=== Begin Enclosure ===

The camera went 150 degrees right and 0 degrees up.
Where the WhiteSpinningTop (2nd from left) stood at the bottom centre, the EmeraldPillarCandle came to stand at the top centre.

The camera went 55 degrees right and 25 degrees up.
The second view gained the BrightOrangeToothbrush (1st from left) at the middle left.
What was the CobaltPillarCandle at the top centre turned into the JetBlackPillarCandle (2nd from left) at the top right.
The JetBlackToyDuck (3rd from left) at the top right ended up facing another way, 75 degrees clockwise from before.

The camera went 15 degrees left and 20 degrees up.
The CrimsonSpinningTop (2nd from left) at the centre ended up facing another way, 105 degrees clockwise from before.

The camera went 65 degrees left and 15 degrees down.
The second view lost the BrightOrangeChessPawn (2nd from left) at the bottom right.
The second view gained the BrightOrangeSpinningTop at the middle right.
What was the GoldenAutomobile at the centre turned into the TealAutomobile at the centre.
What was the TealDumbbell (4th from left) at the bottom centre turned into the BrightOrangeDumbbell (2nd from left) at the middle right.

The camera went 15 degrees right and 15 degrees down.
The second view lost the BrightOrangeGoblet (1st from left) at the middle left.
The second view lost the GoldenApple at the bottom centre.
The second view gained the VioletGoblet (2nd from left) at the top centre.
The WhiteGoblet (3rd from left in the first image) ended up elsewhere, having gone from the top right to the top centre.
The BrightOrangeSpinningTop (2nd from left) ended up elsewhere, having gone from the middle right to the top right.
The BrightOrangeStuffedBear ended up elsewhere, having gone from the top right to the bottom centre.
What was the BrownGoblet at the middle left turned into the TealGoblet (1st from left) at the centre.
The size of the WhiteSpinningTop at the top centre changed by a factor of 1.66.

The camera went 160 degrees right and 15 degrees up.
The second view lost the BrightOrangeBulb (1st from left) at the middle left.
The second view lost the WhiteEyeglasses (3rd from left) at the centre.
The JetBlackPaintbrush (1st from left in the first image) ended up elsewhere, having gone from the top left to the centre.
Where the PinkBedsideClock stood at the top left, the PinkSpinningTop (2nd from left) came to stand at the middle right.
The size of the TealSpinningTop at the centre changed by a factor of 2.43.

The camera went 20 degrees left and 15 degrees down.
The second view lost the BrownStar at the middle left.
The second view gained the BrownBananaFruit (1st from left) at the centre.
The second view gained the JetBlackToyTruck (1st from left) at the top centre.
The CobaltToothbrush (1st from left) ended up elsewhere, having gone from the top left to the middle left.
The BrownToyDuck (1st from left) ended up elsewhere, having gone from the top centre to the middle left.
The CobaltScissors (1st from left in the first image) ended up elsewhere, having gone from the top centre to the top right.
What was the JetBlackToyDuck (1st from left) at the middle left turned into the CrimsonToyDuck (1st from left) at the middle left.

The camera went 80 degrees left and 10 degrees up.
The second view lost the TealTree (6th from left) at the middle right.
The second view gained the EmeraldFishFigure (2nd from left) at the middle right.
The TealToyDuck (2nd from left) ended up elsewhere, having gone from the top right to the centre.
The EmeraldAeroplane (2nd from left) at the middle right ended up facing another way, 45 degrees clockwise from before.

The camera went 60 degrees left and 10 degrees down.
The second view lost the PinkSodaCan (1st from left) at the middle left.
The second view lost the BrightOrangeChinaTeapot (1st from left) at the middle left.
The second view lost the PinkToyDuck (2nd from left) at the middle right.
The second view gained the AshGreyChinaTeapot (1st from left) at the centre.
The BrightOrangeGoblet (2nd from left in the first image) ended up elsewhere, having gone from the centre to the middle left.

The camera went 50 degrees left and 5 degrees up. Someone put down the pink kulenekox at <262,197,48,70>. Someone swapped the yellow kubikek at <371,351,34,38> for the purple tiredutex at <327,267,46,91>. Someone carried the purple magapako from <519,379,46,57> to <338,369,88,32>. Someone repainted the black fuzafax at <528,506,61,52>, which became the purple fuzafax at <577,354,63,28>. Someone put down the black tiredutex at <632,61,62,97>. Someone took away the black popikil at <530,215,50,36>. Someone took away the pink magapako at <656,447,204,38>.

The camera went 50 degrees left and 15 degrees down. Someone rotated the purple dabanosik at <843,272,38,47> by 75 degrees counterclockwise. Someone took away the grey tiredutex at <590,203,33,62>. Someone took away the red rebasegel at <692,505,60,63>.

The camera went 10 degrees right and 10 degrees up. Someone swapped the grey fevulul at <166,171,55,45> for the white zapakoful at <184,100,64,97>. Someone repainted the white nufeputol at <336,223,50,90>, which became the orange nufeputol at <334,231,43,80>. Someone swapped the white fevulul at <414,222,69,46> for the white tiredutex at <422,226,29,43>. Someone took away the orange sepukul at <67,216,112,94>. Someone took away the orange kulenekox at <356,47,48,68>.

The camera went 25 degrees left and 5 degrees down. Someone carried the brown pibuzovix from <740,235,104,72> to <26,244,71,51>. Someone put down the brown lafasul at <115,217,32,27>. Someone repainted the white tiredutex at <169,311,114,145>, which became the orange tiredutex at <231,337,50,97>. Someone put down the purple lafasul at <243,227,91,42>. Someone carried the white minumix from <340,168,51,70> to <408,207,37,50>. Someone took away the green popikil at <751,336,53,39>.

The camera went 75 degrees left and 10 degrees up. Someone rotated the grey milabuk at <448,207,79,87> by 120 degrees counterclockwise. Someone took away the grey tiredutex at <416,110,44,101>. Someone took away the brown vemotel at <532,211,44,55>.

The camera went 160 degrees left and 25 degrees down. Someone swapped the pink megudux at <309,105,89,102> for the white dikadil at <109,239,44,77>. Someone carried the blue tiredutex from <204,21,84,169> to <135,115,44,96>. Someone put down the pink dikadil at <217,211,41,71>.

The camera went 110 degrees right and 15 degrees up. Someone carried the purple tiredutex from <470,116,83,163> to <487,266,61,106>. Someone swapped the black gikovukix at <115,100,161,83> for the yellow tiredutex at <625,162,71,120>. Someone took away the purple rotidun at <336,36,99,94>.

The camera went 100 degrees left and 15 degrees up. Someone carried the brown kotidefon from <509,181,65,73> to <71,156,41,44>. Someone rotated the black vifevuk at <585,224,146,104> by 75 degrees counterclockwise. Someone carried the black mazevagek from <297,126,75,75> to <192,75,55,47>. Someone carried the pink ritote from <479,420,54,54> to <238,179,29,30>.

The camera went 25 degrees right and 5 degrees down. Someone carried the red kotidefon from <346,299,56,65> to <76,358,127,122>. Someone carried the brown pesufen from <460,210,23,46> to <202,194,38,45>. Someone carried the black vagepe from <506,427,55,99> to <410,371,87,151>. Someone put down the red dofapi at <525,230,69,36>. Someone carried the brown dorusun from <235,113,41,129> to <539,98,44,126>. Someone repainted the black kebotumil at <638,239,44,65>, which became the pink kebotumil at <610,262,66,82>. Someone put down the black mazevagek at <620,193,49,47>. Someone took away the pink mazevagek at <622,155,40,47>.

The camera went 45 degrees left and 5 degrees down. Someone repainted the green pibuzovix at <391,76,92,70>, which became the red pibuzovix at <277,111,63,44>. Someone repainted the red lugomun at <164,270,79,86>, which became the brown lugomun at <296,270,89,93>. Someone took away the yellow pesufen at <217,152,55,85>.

=== End Enclosure ===

* [Work to be completed]
Every record above needs to be restated exactly.

* [Result for this task]
The camera went 150 degrees right and 0 degrees up.
Where the WhiteSpinningTop (2nd from left) stood at the bottom centre, the EmeraldPillarCandle came to stand at the top centre.

The camera went 55 degrees right and 25 degrees up.
The second view gained the BrightOrangeToothbrush (1st from left) at the middle left.
What was the CobaltPillarCandle at the top centre turned into the JetBlackPillarCandle (2nd from left) at the top right.
The JetBlackToyDuck (3rd from left) at the top right ended up facing another way, 75 degrees clockwise from before.

The camera went 15 degrees left and 20 degrees up.
The CrimsonSpinningTop (2nd from left) at the centre ended up facing another way, 105 degrees clockwise from before.

The camera went 65 degrees left and 15 degrees down.
The second view lost the BrightOrangeChessPawn (2nd from left) at the bottom right.
The second view gained the BrightOrangeSpinningTop at the middle right.
What was the GoldenAutomobile at the centre turned into the TealAutomobile at the centre.
What was the TealDumbbell (4th from left) at the bottom centre turned into the BrightOrangeDumbbell (2nd from left) at the middle right.

The camera went 15 degrees right and 15 degrees down.
The second view lost the BrightOrangeGoblet (1st from left) at the middle left.
The second view lost the GoldenApple at the bottom centre.
The second view gained the VioletGoblet (2nd from left) at the top centre.
The WhiteGoblet (3rd from left in the first image) ended up elsewhere, having gone from the top right to the top centre.
The BrightOrangeSpinningTop (2nd from left) ended up elsewhere, having gone from the middle right to the top right.
The BrightOrangeStuffedBear ended up elsewhere, having gone from the top right to the bottom centre.
What was the BrownGoblet at the middle left turned into the TealGoblet (1st from left) at the centre.
The size of the WhiteSpinningTop at the top centre changed by a factor of 1.66.

The camera went 160 degrees right and 15 degrees up.
The second view lost the BrightOrangeBulb (1st from left) at the middle left.
The second view lost the WhiteEyeglasses (3rd from left) at the centre.
The JetBlackPaintbrush (1st from left in the first image) ended up elsewhere, having gone from the top left to the centre.
Where the PinkBedsideClock stood at the top left, the PinkSpinningTop (2nd from left) came to stand at the middle right.
The size of the TealSpinningTop at the centre changed by a factor of 2.43.

The camera went 20 degrees left and 15 degrees down.
The second view lost the BrownStar at the middle left.
The second view gained the BrownBananaFruit (1st from left) at the centre.
The second view gained the JetBlackToyTruck (1st from left) at the top centre.
The CobaltToothbrush (1st from left) ended up elsewhere, having gone from the top left to the middle left.
The BrownToyDuck (1st from left) ended up elsewhere, having gone from the top centre to the middle left.
The CobaltScissors (1st from left in the first image) ended up elsewhere, having gone from the top centre to the top right.
What was the JetBlackToyDuck (1st from left) at the middle left turned into the CrimsonToyDuck (1st from left) at the middle left.

The camera went 80 degrees left and 10 degrees up.
The second view lost the TealTree (6th from left) at the middle right.
The second view gained the EmeraldFishFigure (2nd from left) at the middle right.
The TealToyDuck (2nd from left) ended up elsewhere, having gone from the top right to the centre.
The EmeraldAeroplane (2nd from left) at the middle right ended up facing another way, 45 degrees clockwise from before.

The camera went 60 degrees left and 10 degrees down.
The second view lost the PinkSodaCan (1st from left) at the middle left.
The second view lost the BrightOrangeChinaTeapot (1st from left) at the middle left.
The second view lost the PinkToyDuck (2nd from left) at the middle right.
The second view gained the AshGreyChinaTeapot (1st from left) at the centre.
The BrightOrangeGoblet (2nd from left in the first image) ended up elsewhere, having gone from the centre to the middle left.

The camera went 50 degrees left and 5 degrees up. Someone put down the pink kulenekox at <262,197,48,70>. Someone swapped the yellow kubikek at <371,351,34,38> for the purple tiredutex at <327,267,46,91>. Someone carried the purple magapako from <519,379,46,57> to <338,369,88,32>. Someone repainted the black fuzafax at <528,506,61,52>, which became the purple fuzafax at <577,354,63,28>. Someone put down the black tiredutex at <632,61,62,97>. Someone took away the black popikil at <530,215,50,36>. Someone took away the pink magapako at <656,447,204,38>.

The camera went 50 degrees left and 15 degrees down. Someone rotated the purple dabanosik at <843,272,38,47> by 75 degrees counterclockwise. Someone took away the grey tiredutex at <590,203,33,62>. Someone took away the red rebasegel at <692,505,60,63>.

The camera went 10 degrees right and 10 degrees up. Someone swapped the grey fevulul at <166,171,55,45> for the white zapakoful at <184,100,64,97>. Someone repainted the white nufeputol at <336,223,50,90>, which became the orange nufeputol at <334,231,43,80>. Someone swapped the white fevulul at <414,222,69,46> for the white tiredutex at <422,226,29,43>. Someone took away the orange sepukul at <67,216,112,94>. Someone took away the orange kulenekox at <356,47,48,68>.

The camera went 25 degrees left and 5 degrees down. Someone carried the brown pibuzovix from <740,235,104,72> to <26,244,71,51>. Someone put down the brown lafasul at <115,217,32,27>. Someone repainted the white tiredutex at <169,311,114,145>, which became the orange tiredutex at <231,337,50,97>. Someone put down the purple lafasul at <243,227,91,42>. Someone carried the white minumix from <340,168,51,70> to <408,207,37,50>. Someone took away the green popikil at <751,336,53,39>.

The camera went 75 degrees left and 10 degrees up. Someone rotated the grey milabuk at <448,207,79,87> by 120 degrees counterclockwise. Someone took away the grey tiredutex at <416,110,44,101>. Someone took away the brown vemotel at <532,211,44,55>.

The camera went 160 degrees left and 25 degrees down. Someone swapped the pink megudux at <309,105,89,102> for the white dikadil at <109,239,44,77>. Someone carried the blue tiredutex from <204,21,84,169> to <135,115,44,96>. Someone put down the pink dikadil at <217,211,41,71>.

The camera went 110 degrees right and 15 degrees up. Someone carried the purple tiredutex from <470,116,83,163> to <487,266,61,106>. Someone swapped the black gikovukix at <115,100,161,83> for the yellow tiredutex at <625,162,71,120>. Someone took away the purple rotidun at <336,36,99,94>.

The camera went 100 degrees left and 15 degrees up. Someone carried the brown kotidefon from <509,181,65,73> to <71,156,41,44>. Someone rotated the black vifevuk at <585,224,146,104> by 75 degrees counterclockwise. Someone carried the black mazevagek from <297,126,75,75> to <192,75,55,47>. Someone carried the pink ritote from <479,420,54,54> to <238,179,29,30>.

The camera went 25 degrees right and 5 degrees down. Someone carried the red kotidefon from <346,299,56,65> to <76,358,127,122>. Someone carried the brown pesufen from <460,210,23,46> to <202,194,38,45>. Someone carried the black vagepe from <506,427,55,99> to <410,371,87,151>. Someone put down the red dofapi at <525,230,69,36>. Someone carried the brown dorusun from <235,113,41,129> to <539,98,44,126>. Someone repainted the black kebotumil at <638,239,44,65>, which became the pink kebotumil at <610,262,66,82>. Someone put down the black mazevagek at <620,193,49,47>. Someone took away the pink mazevagek at <622,155,40,47>.

The camera went 45 degrees left and 5 degrees down. Someone repainted the green pibuzovix at <391,76,92,70>, which became the red pibuzovix at <277,111,63,44>. Someone repainted the red lugomun at <164,270,79,86>, which became the brown lugomun at <296,270,89,93>. Someone took away the yellow pesufen at <217,152,55,85>.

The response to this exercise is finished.